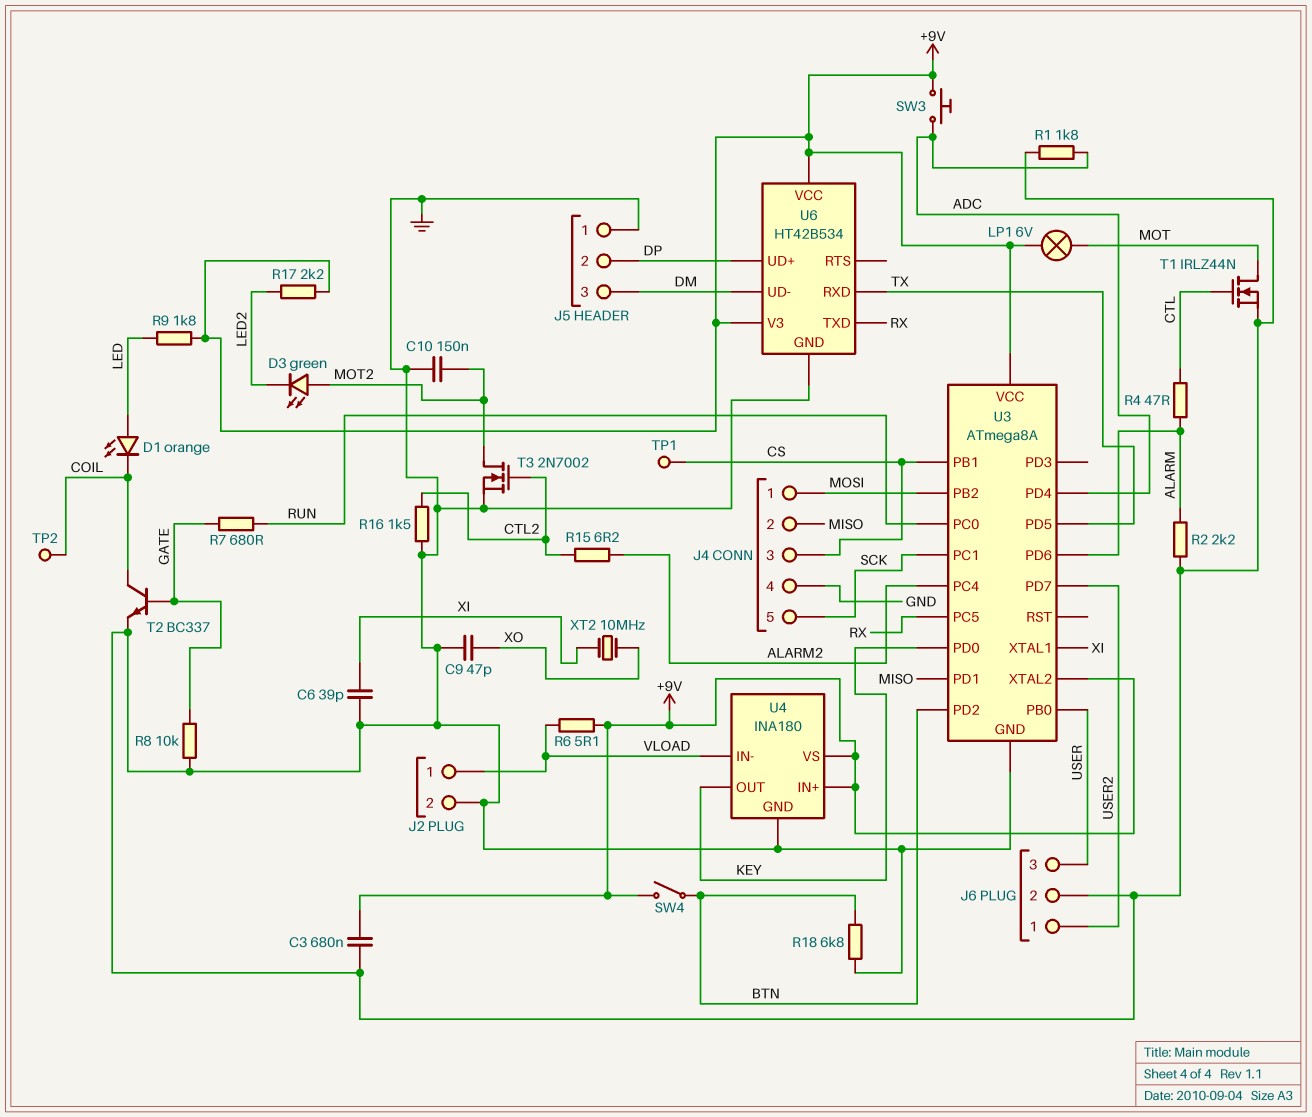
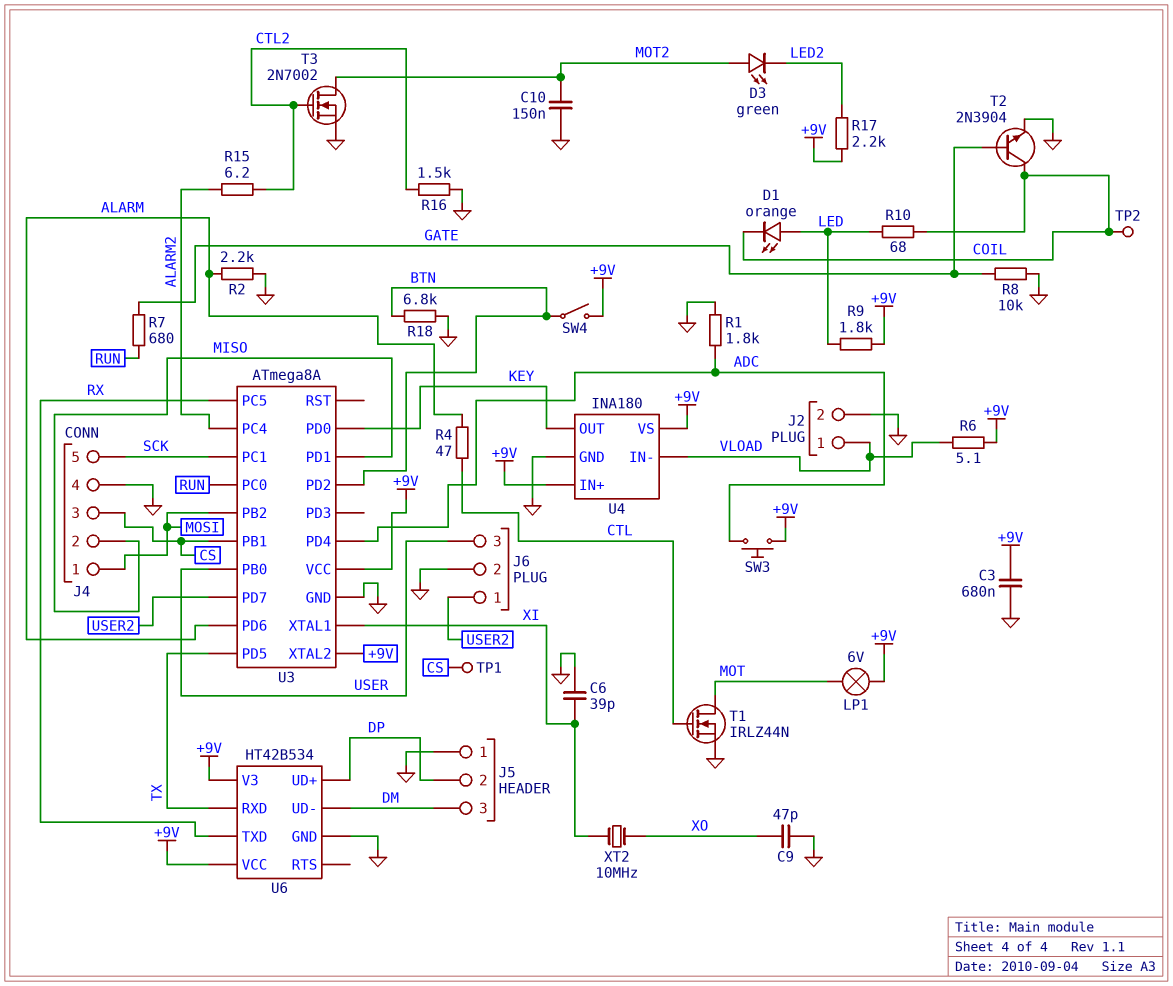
R10: none -> 68 (COIL, LED)
T2: NPN BC337 (B GATE, C COIL, E GND) -> NPN 2N3904 (B GATE, C COIL, E GND)

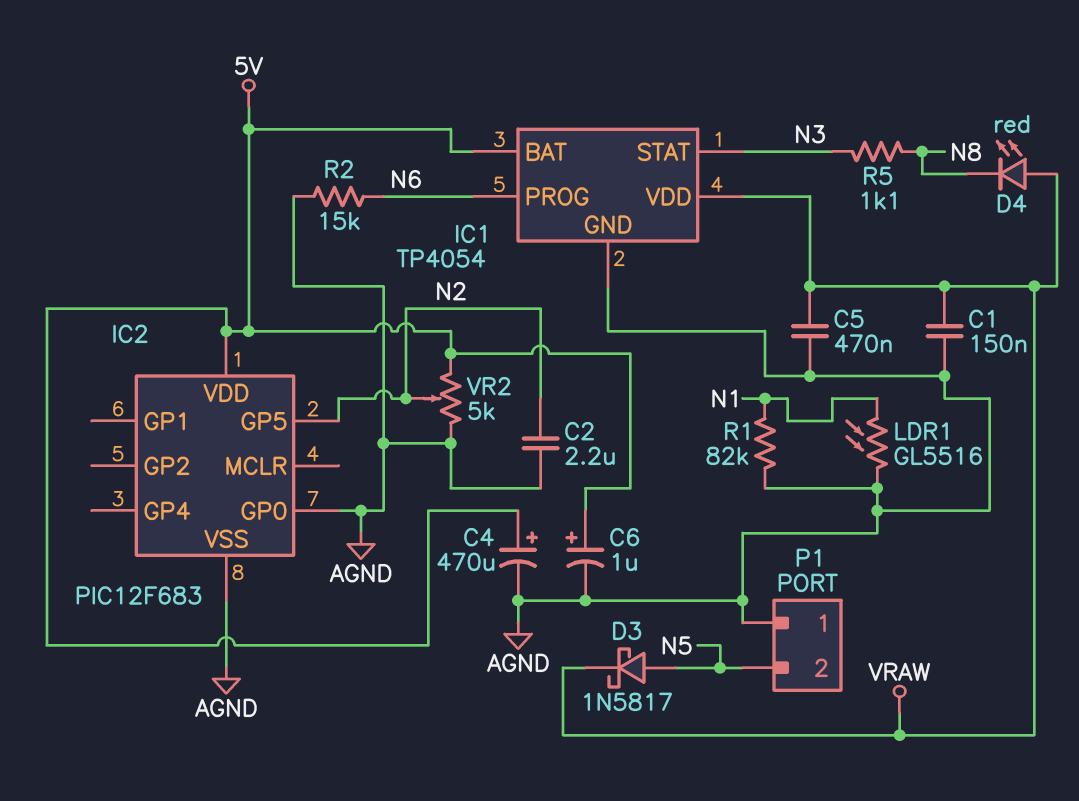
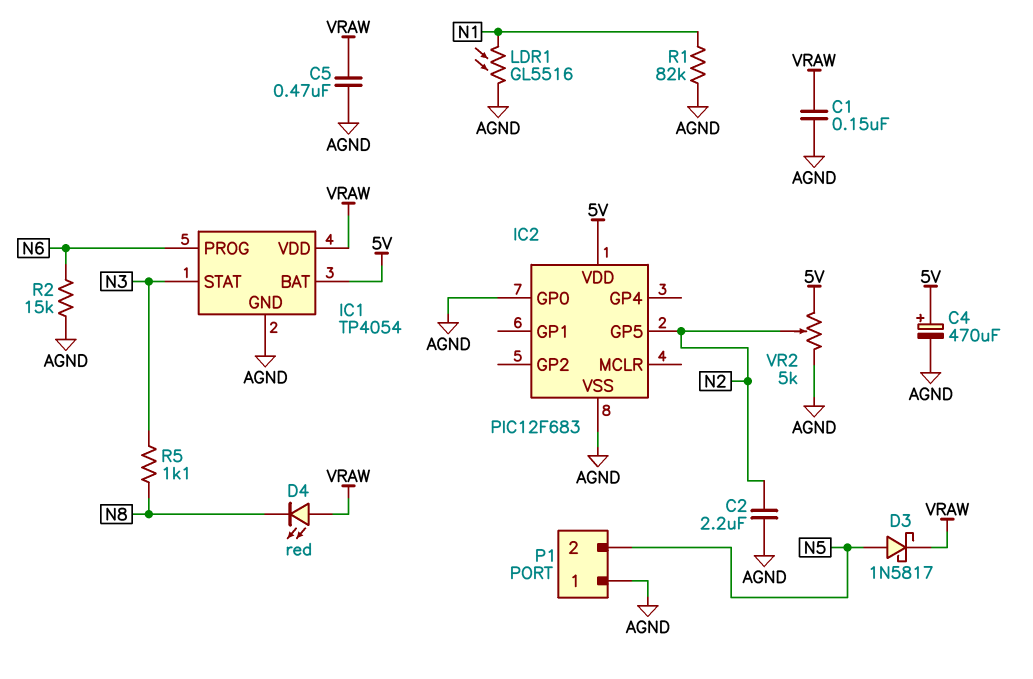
C6: 1uF (plus 5V, minus AGND) -> none

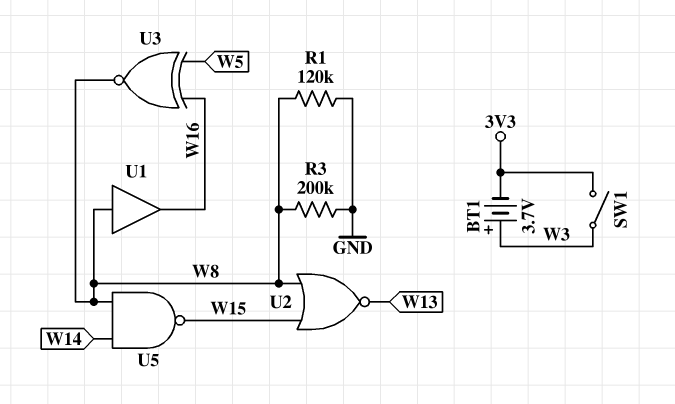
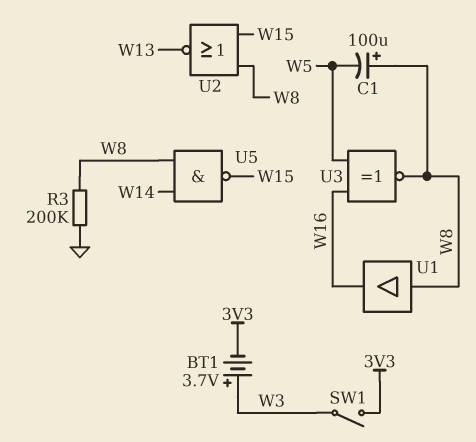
C1: none -> 100uF (plus W8, minus W5)
R1: 120k (GND, W8) -> none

• Exercise details
Your answer should be all lines from the data that contain "COIL".

• Solved exercise
R10: none -> 68 (COIL, LED)
T2: NPN BC337 (B GATE, C COIL, E GND) -> NPN 2N3904 (B GATE, C COIL, E GND)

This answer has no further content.